▶ **Assignment**:
The data below contains pictures, which are to be skipped; the lines starting at the line with "GPS1: NEO-7M -> L76K" and ending at the line with "RADIO2 pin CSN: GP12 -> GP18" are to be output exactly, both ends included.

▶ **Record extracts**:
-------

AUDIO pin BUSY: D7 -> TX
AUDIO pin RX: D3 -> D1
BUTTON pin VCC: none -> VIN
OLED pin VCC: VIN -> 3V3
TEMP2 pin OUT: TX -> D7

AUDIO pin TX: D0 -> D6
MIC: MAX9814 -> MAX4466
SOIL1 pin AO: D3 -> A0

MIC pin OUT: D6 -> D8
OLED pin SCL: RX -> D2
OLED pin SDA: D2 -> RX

-------

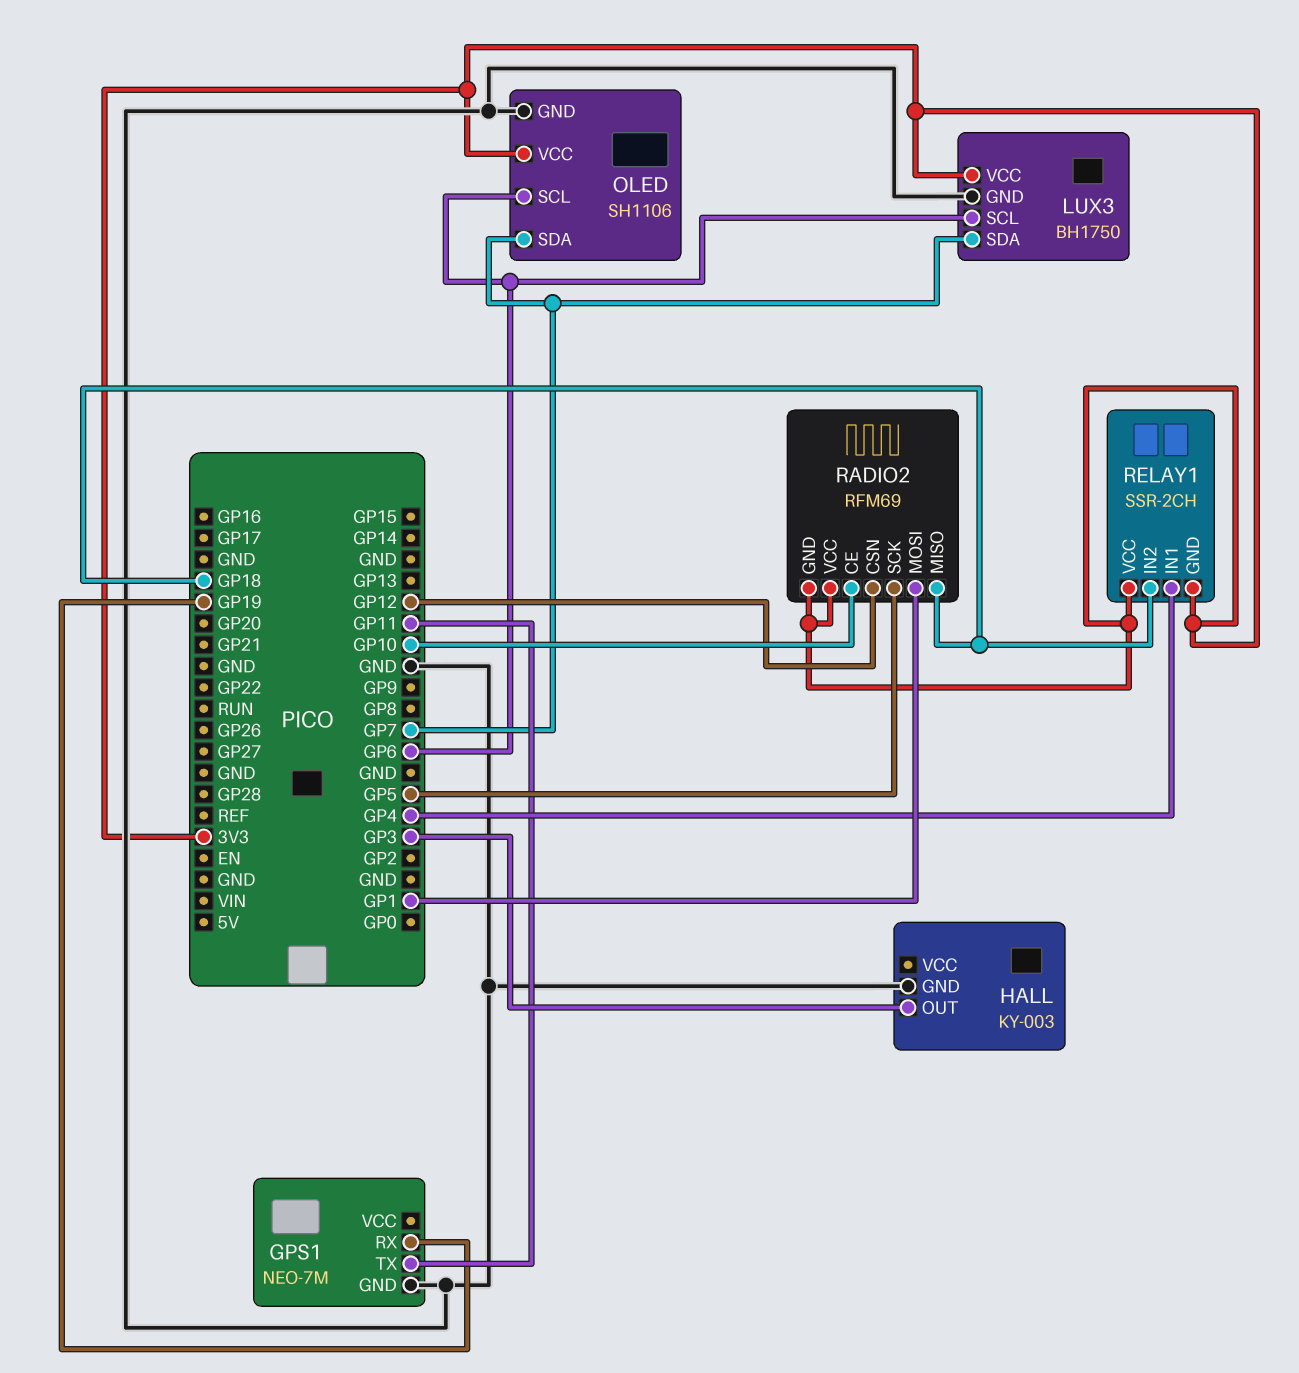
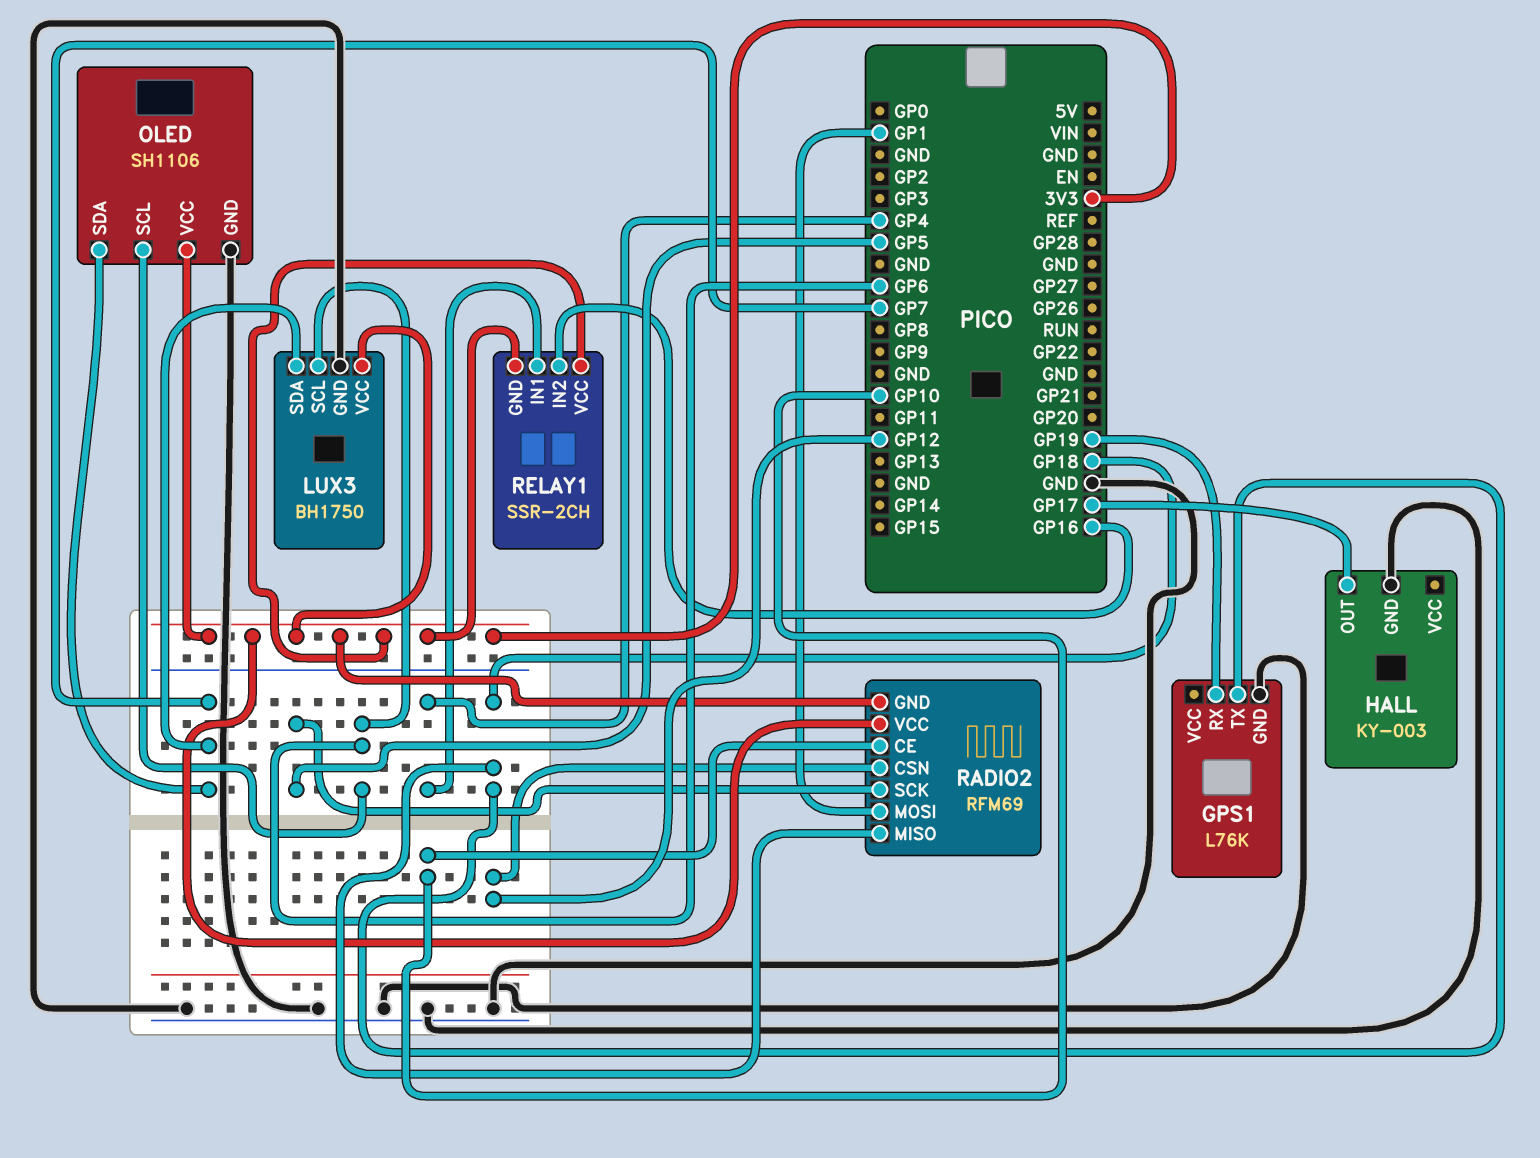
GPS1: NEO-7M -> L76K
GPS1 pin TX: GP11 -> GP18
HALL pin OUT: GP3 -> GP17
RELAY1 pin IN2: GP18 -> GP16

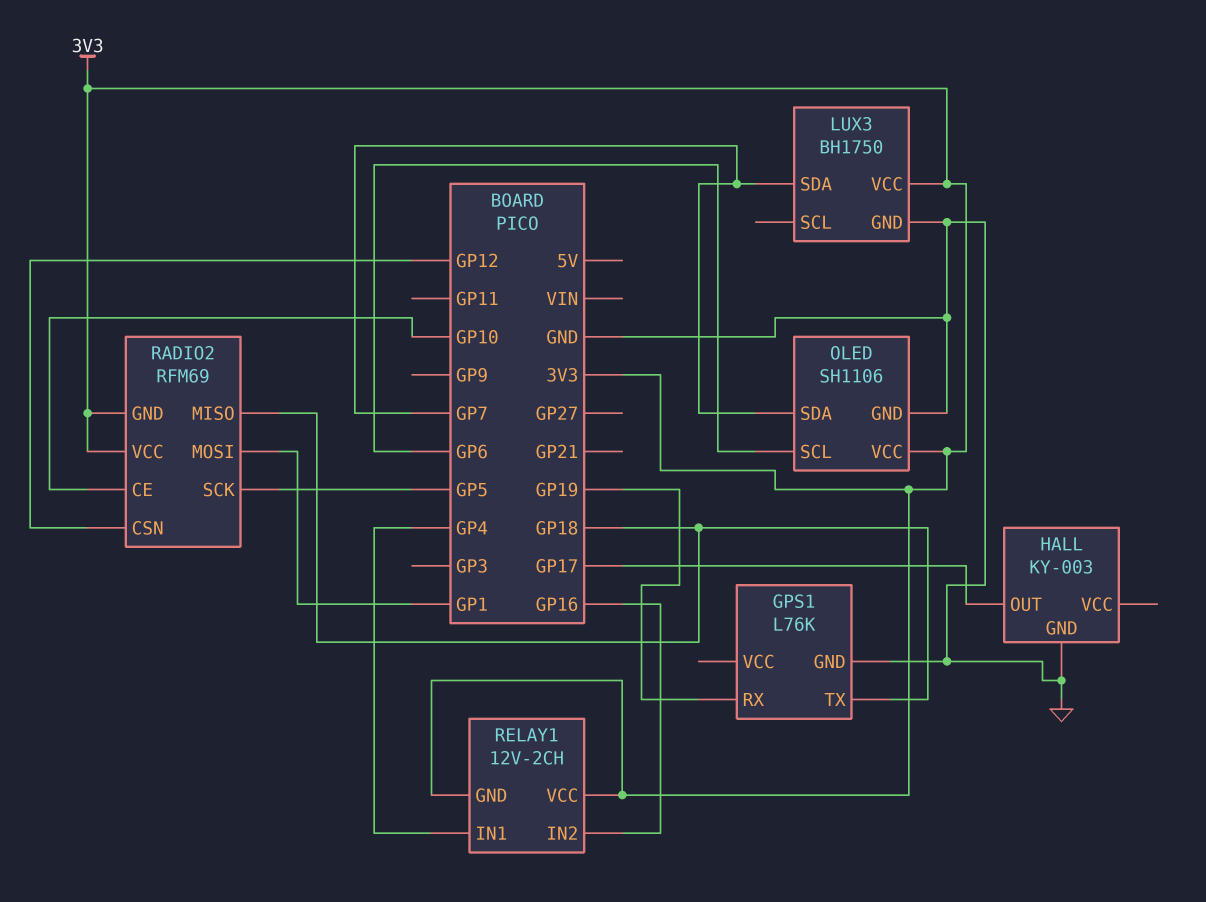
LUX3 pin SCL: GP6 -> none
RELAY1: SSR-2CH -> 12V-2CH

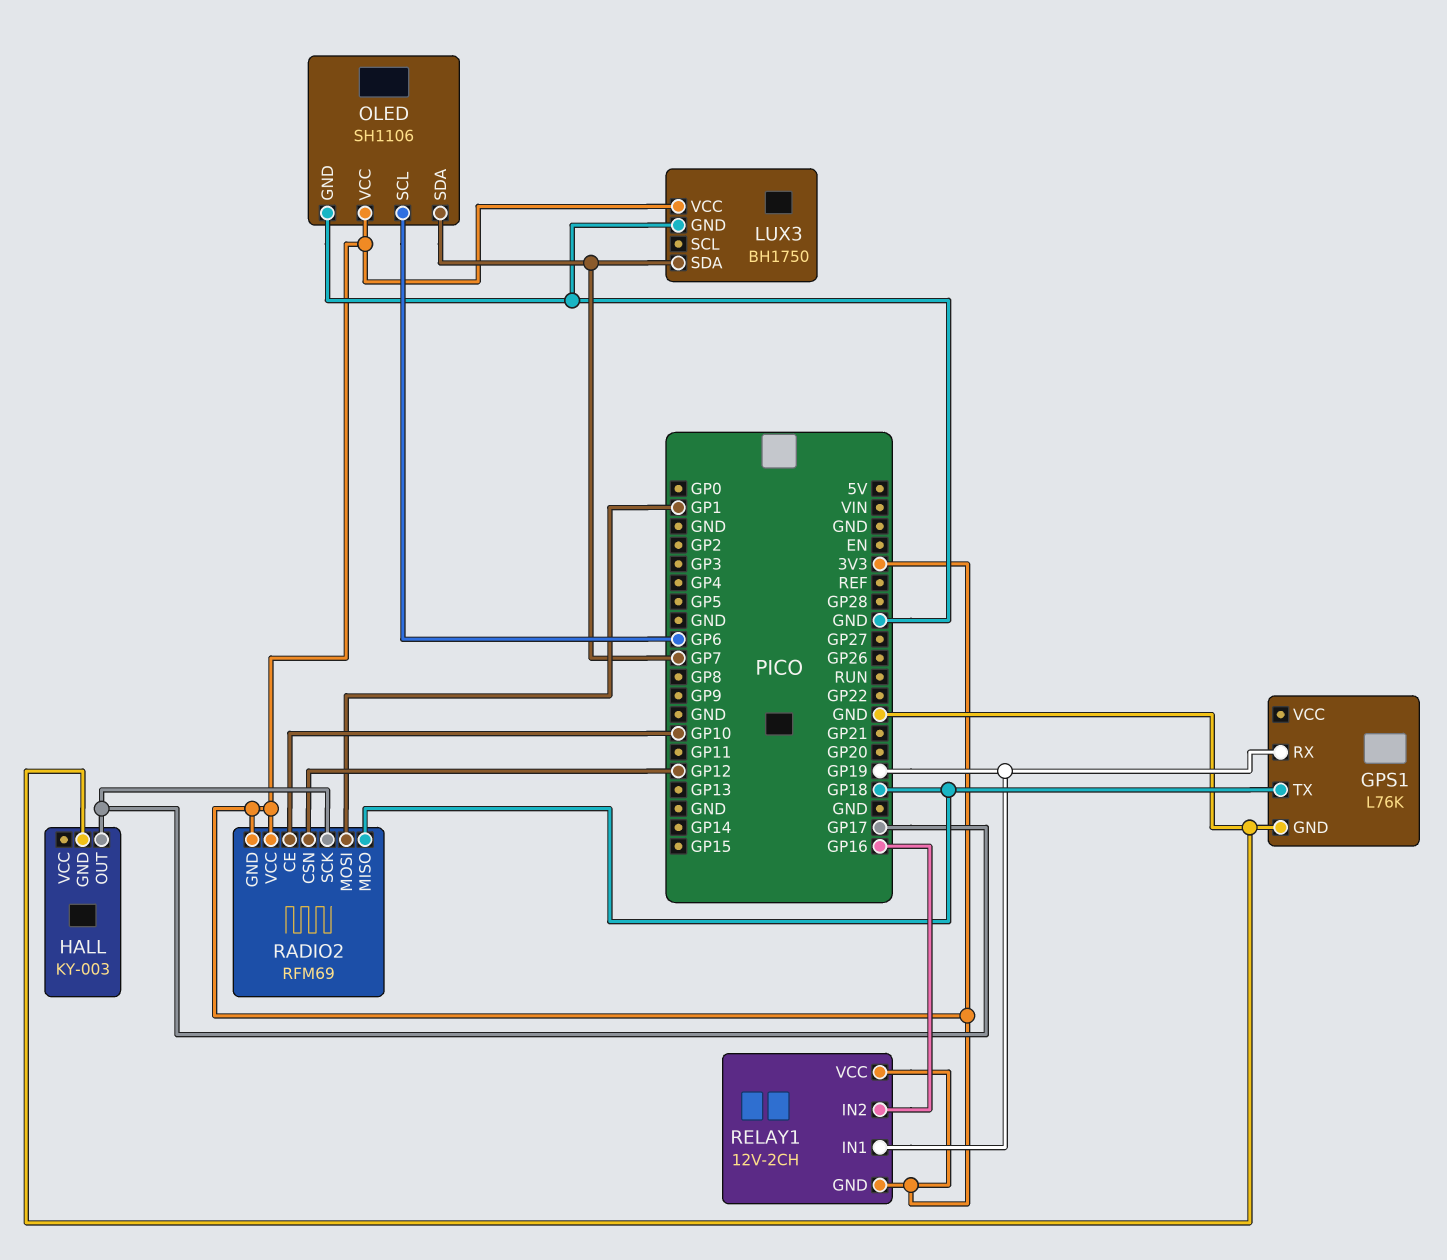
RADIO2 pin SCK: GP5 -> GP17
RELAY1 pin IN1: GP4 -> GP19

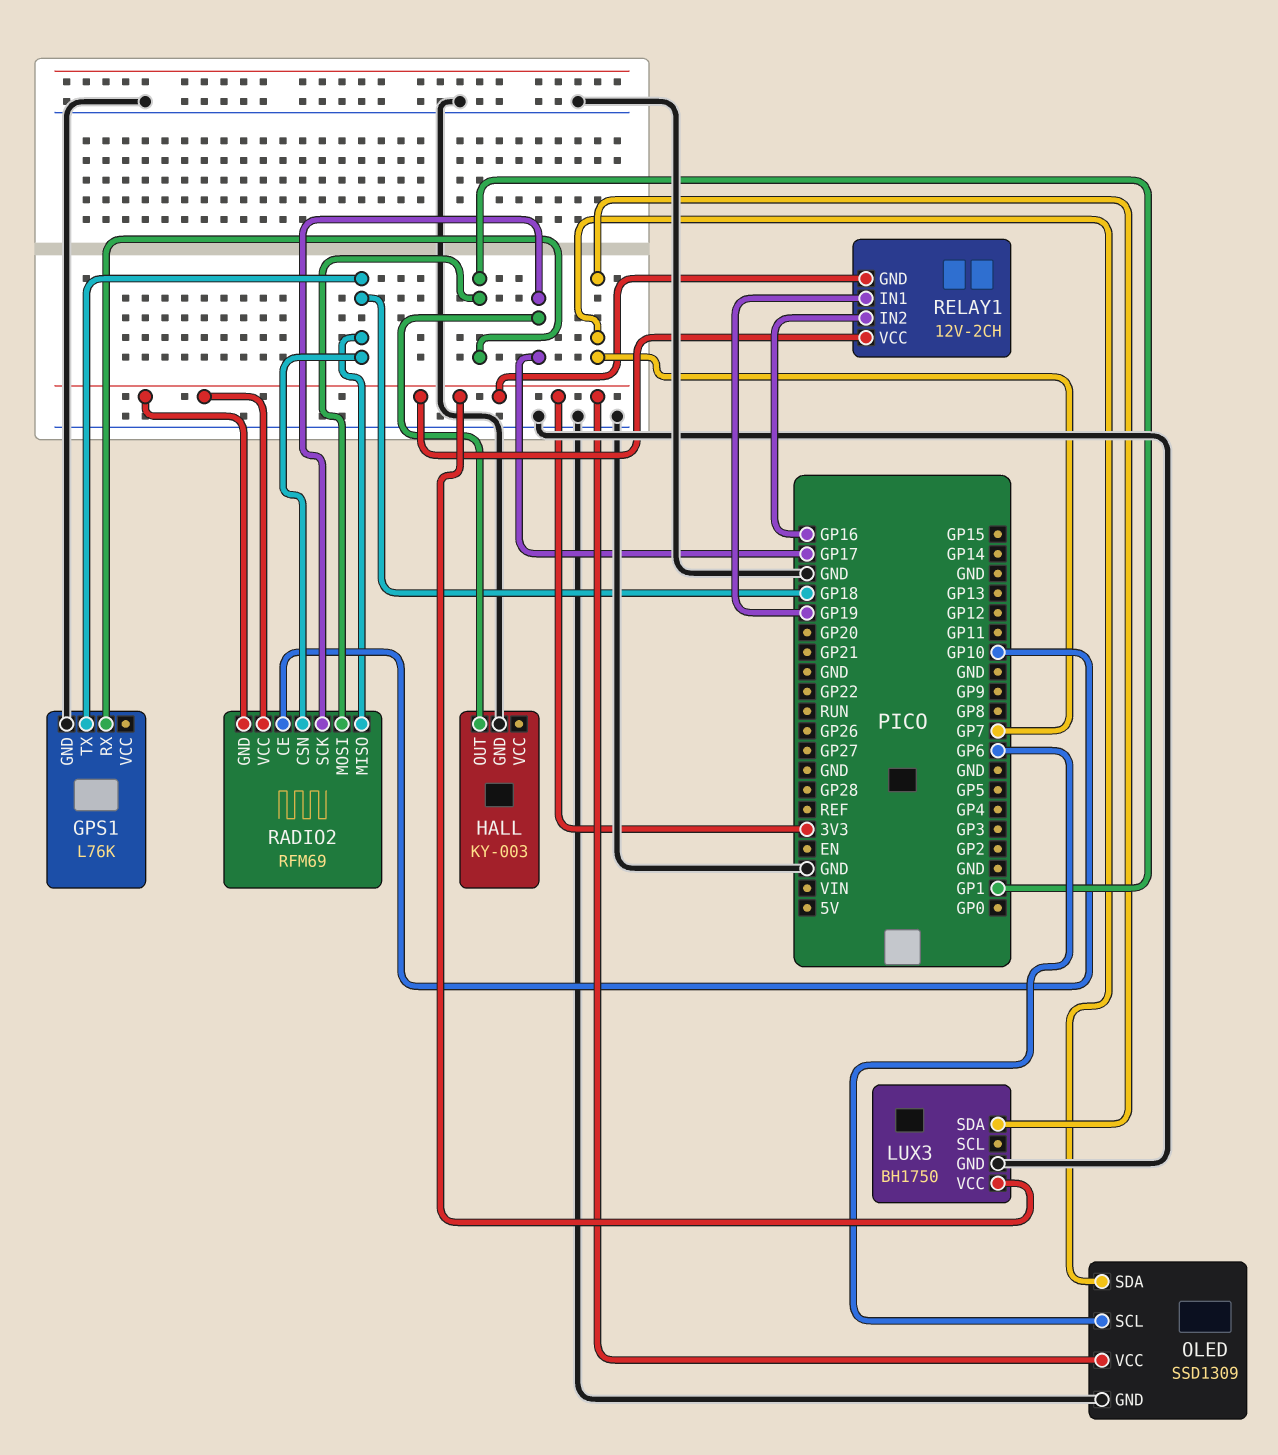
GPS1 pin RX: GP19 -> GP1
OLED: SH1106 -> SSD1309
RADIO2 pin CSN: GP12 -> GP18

-------

▶ **Answer**:
GPS1: NEO-7M -> L76K
GPS1 pin TX: GP11 -> GP18
HALL pin OUT: GP3 -> GP17
RELAY1 pin IN2: GP18 -> GP16

LUX3 pin SCL: GP6 -> none
RELAY1: SSR-2CH -> 12V-2CH

RADIO2 pin SCK: GP5 -> GP17
RELAY1 pin IN1: GP4 -> GP19

GPS1 pin RX: GP19 -> GP1
OLED: SH1106 -> SSD1309
RADIO2 pin CSN: GP12 -> GP18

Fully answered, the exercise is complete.